* _WRITTEN INSTRUCTION_
Please list each line of the entries below that contains the string "major".

* _MATERIAL TO PROCESS_
################
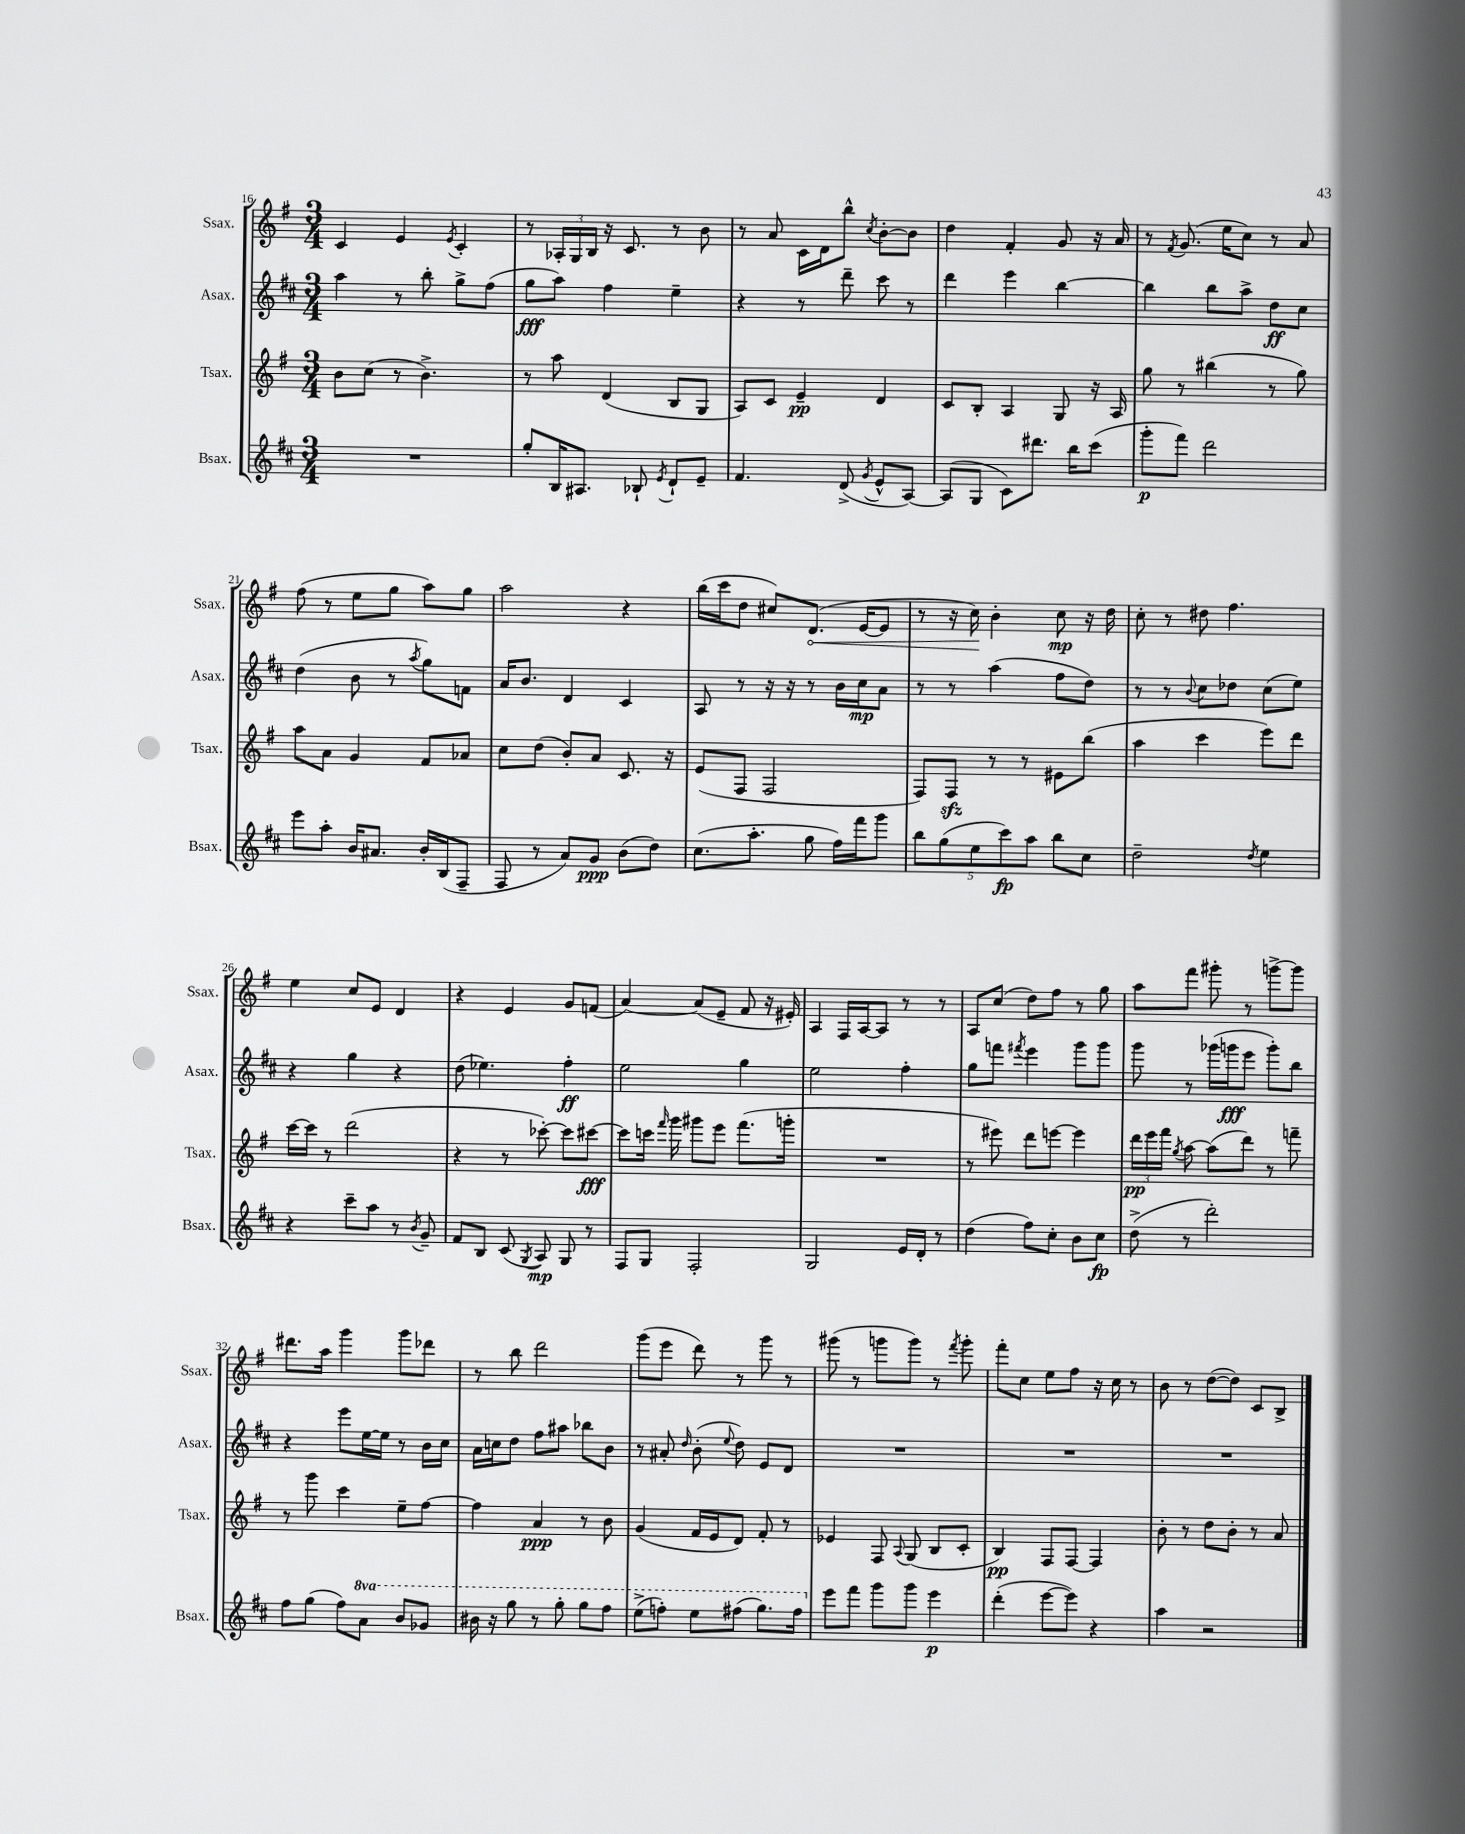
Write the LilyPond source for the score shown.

<<
\new StaffGroup <<
\new Staff = "s0" \with { instrumentName = "Ssax." shortInstrumentName = "Ssax." } {
    \clef treble \key g \major \numericTimeSignature \time 3/4
    \autoBeamOff c'4 e'4 \acciaccatura { e'8 } c'4-. |
    r8 \tuplet 3/2 { aes16[-. g16 b16] } r16 c'8. r8 b'8 |
    r8 a'8 c'16[ d'16 b''8]-^ \acciaccatura { c''8 } b'8[~-. b'8] |
    d''4 fis'4-. g'8 r16 a'16 |
    r8 \acciaccatura { fis'8 } g'8.( e''16[ c''8]) r8 a'8 |
    fis''8( r8 e''8[ g''8] a''8[) g''8] |
    a''2 r4 |
    b''16[( c'''16 d''8] cis''8[) \once \override Hairpin.circled-tip = ##t d'8.]\<( e'16[~ e'8] |
    r8 r16 c''16\!) b'4-. c''8\mp r16 d''16 |
    c''8-. r8 dis''8 fis''4. |
    e''4 c''8[ e'8] d'4 |
    r4 e'4 g'8[ f'8]( |
    a'4~) a'8[( e'8]-- fis'8 r16 eis'16-.) |
    a4 fis16[ a16~ a8] r8 r8 |
    a8[ c''8]( d''8[) fis''8] r8 g''8 |
    a''8[ fis'''8] gis'''8-. r8 g'''8[~-> g'''8] |
    dis'''8.[ a''16] g'''4 g'''8[ des'''8] |
    r8 b''8 d'''2 |
    g'''8[( e'''8] d'''8) r8 g'''8 r8 |
    gis'''8( r8 g'''8[ g'''8]) r8 \acciaccatura { fis'''8 } g'''8-. |
    fis'''8[-. c''8] e''8[ fis''8] r16 c''16 r8 |
    b'8 r8 d''8[~( d''8]) c'8[ b8]-> \bar "|." |
}
\new Staff = "s1" \with { instrumentName = "Asax." shortInstrumentName = "Asax." } {
    \clef treble \key d \major \numericTimeSignature \time 3/4
    \autoBeamOff a''4 r8 b''8-. g''8[-> fis''8]( |
    g''8[\fff a''8]) fis''4 e''4-- |
    r4 r8 d'''8-- cis'''8 r8 |
    d'''4 e'''4 b''4~ |
    b''4 b''8[ a''8]-> d''8[\ff cis''8] |
    d''4( b'8 r8 \acciaccatura { a''8 } g''8[) f'8] |
    a'16[ b'8.] d'4 cis'4 |
    a8 r8 r16 r16 r8 b'16[ cis''16\mp a'8] |
    r8 r8 a''4( fis''8[ d''8]) |
    r8 r8 \appoggiatura { b'8 } cis''8[ des''8] cis''8[( e''8]) |
    r4 g''4 r4 |
    d''8( ees''4.) fis''4-.\ff |
    e''2 g''4 |
    e''2 fis''4-. |
    g''8[ f'''8] \acciaccatura { fis'''8 } e'''4 g'''8[ g'''8] |
    g'''8 r8 ges'''16[( g'''16\fff e'''8] g'''8[-.) b''8] |
    r4 e'''8[ e''16~ e''16] r8 b'16[ cis''16] |
    a'16[ c''16 d''8] fis''8[ ais''8] bes''8[ b'8] |
    r8 ais'8-. \grace { d''16 } b'8-.( \appoggiatura { e''8 } d''8) e'8[ d'8] |
    R2. |
    R2. |
    R2. \bar "|." |
}
\new Staff = "s2" \with { instrumentName = "Tsax." shortInstrumentName = "Tsax." } {
    \clef treble \key g \major \numericTimeSignature \time 3/4
    \autoBeamOff b'8[ c''8]( r8 b'4.->) |
    r8 a''8 d'4( b8[ g8] |
    a8[) c'8] e'4--\pp d'4 |
    c'8[ b8]-. a4 g8 r16 a16 |
    g''8 r8 bis''4( r8 g''8) |
    a''8[ a'8] g'4 fis'8[ aes'8] |
    c''8[ d''8]( b'8[-.) a'8] c'8. r16 |
    e'8[( fis8] fis2 |
    fis8[) fis8]\sfz r8 r8 eis'8[ b''8]( |
    a''4 c'''4 e'''8[) d'''8] |
    c'''16[~ c'''16] r8 d'''2( |
    r4 r8 ces'''8~-.) ces'''8[ cis'''8]~\fff |
    cis'''8[ c'''16] \grace { fis'''16 } g'''16 gis'''8[ e'''8] fis'''8.[( g'''16]-. |
    R2. |
    r8 eis'''8) d'''8[ e'''8]~ e'''4 |
    \tuplet 3/2 { d'''16[\pp e'''16 fis'''16] } \acciaccatura { g''8 } a''8~ a''8[( d'''8]) r8 f'''8-- |
    r8 g'''8 c'''4 e''8[-- fis''8]~ |
    fis''4 a'4\ppp r8 b'8 |
    g'4( fis'16[ e'16 d'8]) fis'8-. r8 |
    ees'4 fis8 \appoggiatura { a8 } g8( b8[ c'8]-. |
    b4\pp) fis8[ fis8]~ fis4 |
    b'8-. r8 d''8[ b'8]-. r8 a'8 \bar "|." |
}
\new Staff = "s3" \with { instrumentName = "Bsax." shortInstrumentName = "Bsax." } {
    \clef treble \key d \major \numericTimeSignature \time 3/4 \set Staff.ottavationMarkups = #ottavation-simple-ordinals
    \autoBeamOff R2. |
    g''8[-. b16 ais8.] bes8-! \acciaccatura { e'8 } d'8[-! e'8]-- |
    fis'4. d'8->( \acciaccatura { g'8 } e'8[-^ a8]~) |
    a8[( g8] cis'8[) dis'''8.] b''16[ cis'''8]( |
    g'''8[-.\p fis'''8]) d'''2 |
    e'''8[ a''8]-. b'16[ ais'8.] b'16[-. b16( fis8]-- |
    fis8 r8 a'8[) g'8]\ppp b'8[( d''8]) |
    cis''8.[( a''8.]-. g''8 fis''16[) fis'''16 g'''8] |
    \tuplet 5/4 { b''8[ g''8( e''8 cis'''8\fp) a''8] } b''8[ cis''8] |
    d''2-- \acciaccatura { d''8 } e''4 |
    r4 cis'''8[-- a''8] r8 \acciaccatura { b'8 } g'8-- |
    fis'8[ b8] cis'8( \acciaccatura { g8 } a8\mp) g8 r8 |
    fis8[ g8] fis2-. |
    g2 e'16[ d'16]-. r8 |
    d''4( fis''8[) cis''8]-. b'8[ cis''8]\fp |
    d''8->( r8 d'''2-.) |
    fis''8[ g''8]( fis''8[) \ottava #1 a''8] b''8[ ges''8] |
    bis''16 r16 g'''8 r8 g'''8-. g'''8[ fis'''8] |
    e'''8[->( f'''8]-.) e'''8[ fis'''8]( g'''8.[) fis'''16] \ottava #0 |
    e'''8[ fis'''8] g'''8[ g'''8] e'''4\p |
    d'''4-.( e'''8[~ e'''8]) r4 |
    a''4 r2 \bar "|." |
}
>>
>>
\layout { \context { \Score currentBarNumber = #16 } }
################
* _WRITTEN REPLY_
    \clef treble \key g \major \numericTimeSignature \time 3/4
    \clef treble \key d \major \numericTimeSignature \time 3/4
    \clef treble \key g \major \numericTimeSignature \time 3/4
    \clef treble \key d \major \numericTimeSignature \time 3/4 \set Staff.ottavationMarkups = #ottavation-simple-ordinals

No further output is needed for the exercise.